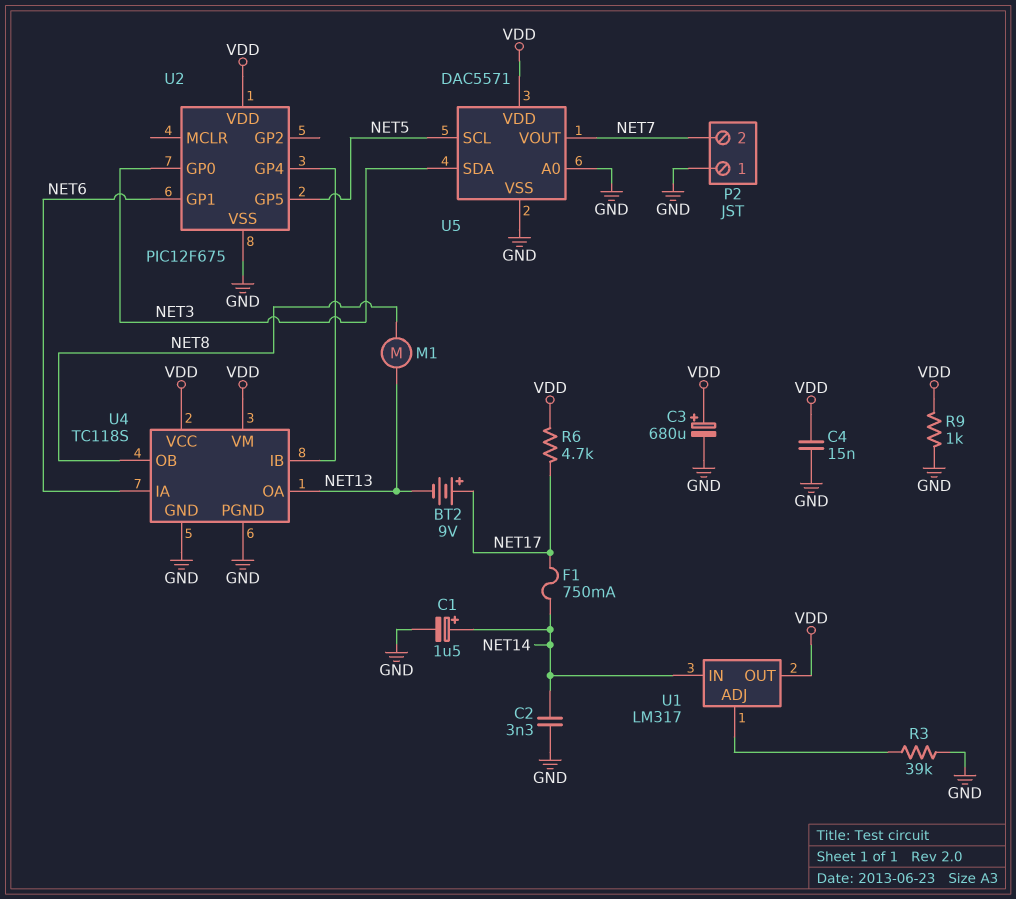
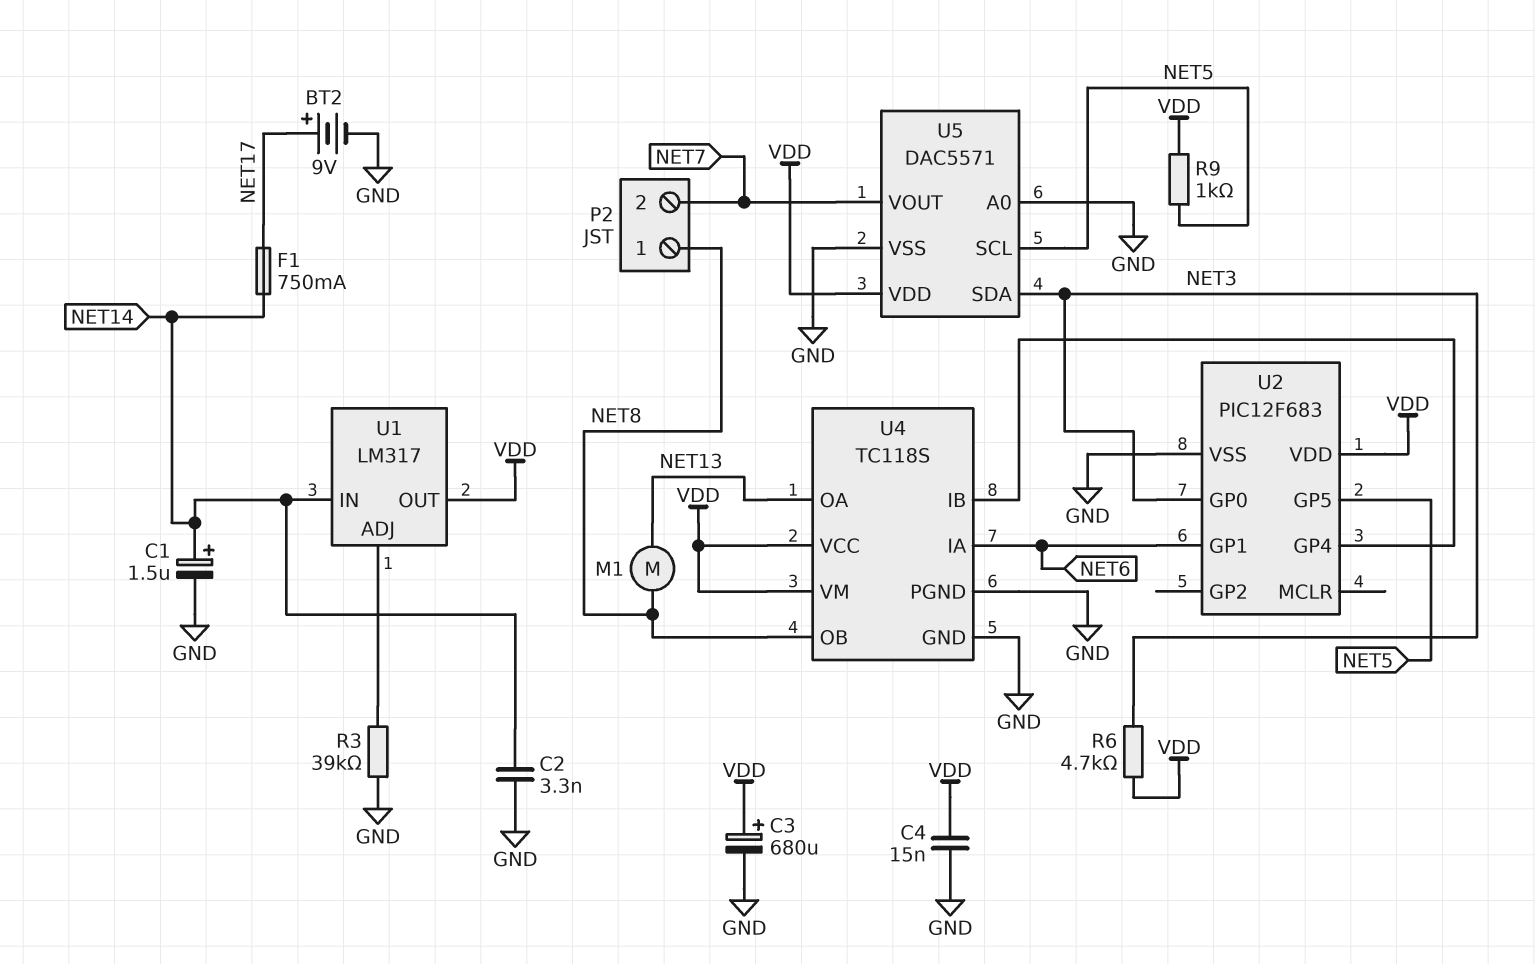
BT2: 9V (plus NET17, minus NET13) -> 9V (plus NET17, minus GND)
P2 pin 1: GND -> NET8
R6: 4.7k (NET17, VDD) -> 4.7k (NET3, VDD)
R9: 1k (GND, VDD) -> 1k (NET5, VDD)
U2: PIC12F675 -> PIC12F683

━━━━

— YOUR ASSIGNMENT —
The material should be returned verbatim, with all images omitted.

— TASK OUTPUT —
BT2: 9V (plus NET17, minus NET13) -> 9V (plus NET17, minus GND)
P2 pin 1: GND -> NET8
R6: 4.7k (NET17, VDD) -> 4.7k (NET3, VDD)
R9: 1k (GND, VDD) -> 1k (NET5, VDD)
U2: PIC12F675 -> PIC12F683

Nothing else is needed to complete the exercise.